§ **Problem details**
Extract all lines from the data beneath that include the word "added".
(Records provided Opens)
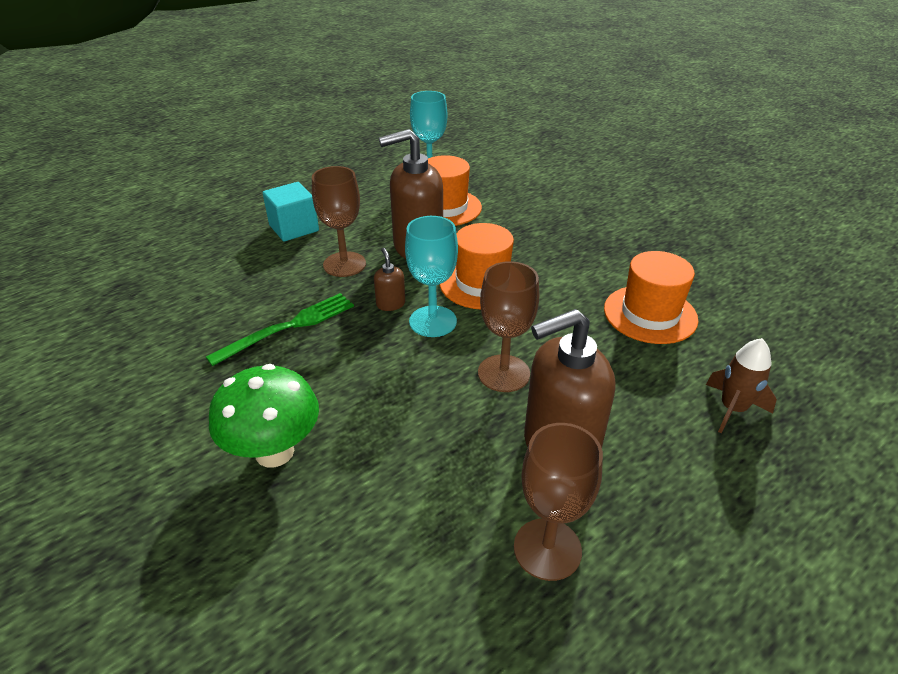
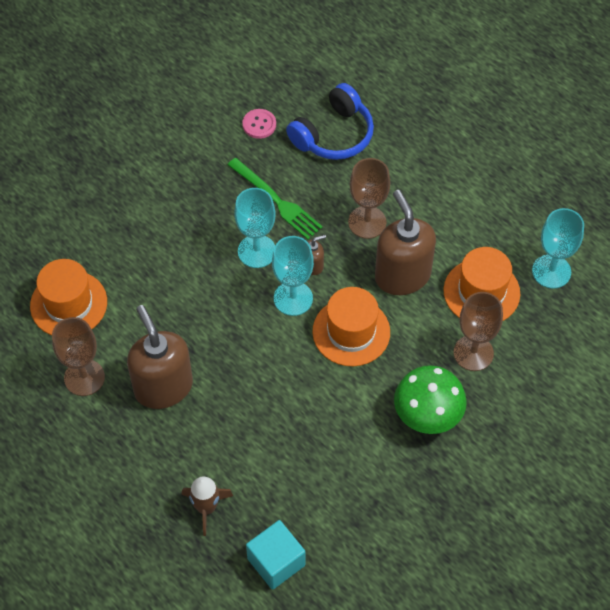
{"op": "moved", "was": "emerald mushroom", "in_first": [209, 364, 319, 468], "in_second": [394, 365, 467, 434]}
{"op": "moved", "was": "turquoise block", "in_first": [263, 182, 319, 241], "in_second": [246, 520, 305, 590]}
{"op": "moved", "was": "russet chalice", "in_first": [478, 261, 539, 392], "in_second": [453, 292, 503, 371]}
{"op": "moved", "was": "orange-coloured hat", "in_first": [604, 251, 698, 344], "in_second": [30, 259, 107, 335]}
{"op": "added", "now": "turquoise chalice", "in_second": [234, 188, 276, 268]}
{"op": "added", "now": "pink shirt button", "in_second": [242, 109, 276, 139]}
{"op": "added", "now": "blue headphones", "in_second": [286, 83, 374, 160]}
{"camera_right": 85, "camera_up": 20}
(Records provided Closes)
§ **Exercise solution**
{"op": "added", "now": "turquoise chalice", "in_second": [234, 188, 276, 268]}
{"op": "added", "now": "pink shirt button", "in_second": [242, 109, 276, 139]}
{"op": "added", "now": "blue headphones", "in_second": [286, 83, 374, 160]}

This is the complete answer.